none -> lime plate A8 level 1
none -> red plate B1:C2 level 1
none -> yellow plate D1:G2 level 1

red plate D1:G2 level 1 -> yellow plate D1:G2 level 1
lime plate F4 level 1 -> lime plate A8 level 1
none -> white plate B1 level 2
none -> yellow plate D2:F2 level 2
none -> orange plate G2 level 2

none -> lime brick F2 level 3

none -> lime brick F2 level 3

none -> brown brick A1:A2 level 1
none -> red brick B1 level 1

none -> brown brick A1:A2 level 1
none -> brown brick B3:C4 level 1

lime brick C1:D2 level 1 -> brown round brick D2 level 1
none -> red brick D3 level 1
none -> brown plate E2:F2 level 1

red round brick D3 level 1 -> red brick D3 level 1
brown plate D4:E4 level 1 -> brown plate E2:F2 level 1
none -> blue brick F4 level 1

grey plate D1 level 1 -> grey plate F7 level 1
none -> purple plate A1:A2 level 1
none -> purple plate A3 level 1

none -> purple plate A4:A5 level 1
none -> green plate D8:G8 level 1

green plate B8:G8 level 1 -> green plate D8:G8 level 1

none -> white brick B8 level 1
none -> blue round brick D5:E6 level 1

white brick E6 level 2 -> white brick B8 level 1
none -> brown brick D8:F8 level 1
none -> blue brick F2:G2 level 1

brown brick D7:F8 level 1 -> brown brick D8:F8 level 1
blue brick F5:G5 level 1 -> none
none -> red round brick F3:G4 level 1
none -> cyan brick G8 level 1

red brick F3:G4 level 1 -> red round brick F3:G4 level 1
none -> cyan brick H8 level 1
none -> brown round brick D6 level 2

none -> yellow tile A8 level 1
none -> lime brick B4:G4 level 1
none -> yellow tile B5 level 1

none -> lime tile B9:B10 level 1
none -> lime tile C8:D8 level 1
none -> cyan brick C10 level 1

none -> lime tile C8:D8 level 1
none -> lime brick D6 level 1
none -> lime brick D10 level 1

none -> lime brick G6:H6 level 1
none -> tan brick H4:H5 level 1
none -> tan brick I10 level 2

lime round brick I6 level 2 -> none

**Directions**
The goal is a faithful transcription of every entry above.

**Result for this task**
none -> lime plate A8 level 1
none -> red plate B1:C2 level 1
none -> yellow plate D1:G2 level 1

red plate D1:G2 level 1 -> yellow plate D1:G2 level 1
lime plate F4 level 1 -> lime plate A8 level 1
none -> white plate B1 level 2
none -> yellow plate D2:F2 level 2
none -> orange plate G2 level 2

none -> lime brick F2 level 3

none -> lime brick F2 level 3

none -> brown brick A1:A2 level 1
none -> red brick B1 level 1

none -> brown brick A1:A2 level 1
none -> brown brick B3:C4 level 1

lime brick C1:D2 level 1 -> brown round brick D2 level 1
none -> red brick D3 level 1
none -> brown plate E2:F2 level 1

red round brick D3 level 1 -> red brick D3 level 1
brown plate D4:E4 level 1 -> brown plate E2:F2 level 1
none -> blue brick F4 level 1

grey plate D1 level 1 -> grey plate F7 level 1
none -> purple plate A1:A2 level 1
none -> purple plate A3 level 1

none -> purple plate A4:A5 level 1
none -> green plate D8:G8 level 1

green plate B8:G8 level 1 -> green plate D8:G8 level 1

none -> white brick B8 level 1
none -> blue round brick D5:E6 level 1

white brick E6 level 2 -> white brick B8 level 1
none -> brown brick D8:F8 level 1
none -> blue brick F2:G2 level 1

brown brick D7:F8 level 1 -> brown brick D8:F8 level 1
blue brick F5:G5 level 1 -> none
none -> red round brick F3:G4 level 1
none -> cyan brick G8 level 1

red brick F3:G4 level 1 -> red round brick F3:G4 level 1
none -> cyan brick H8 level 1
none -> brown round brick D6 level 2

none -> yellow tile A8 level 1
none -> lime brick B4:G4 level 1
none -> yellow tile B5 level 1

none -> lime tile B9:B10 level 1
none -> lime tile C8:D8 level 1
none -> cyan brick C10 level 1

none -> lime tile C8:D8 level 1
none -> lime brick D6 level 1
none -> lime brick D10 level 1

none -> lime brick G6:H6 level 1
none -> tan brick H4:H5 level 1
none -> tan brick I10 level 2

lime round brick I6 level 2 -> none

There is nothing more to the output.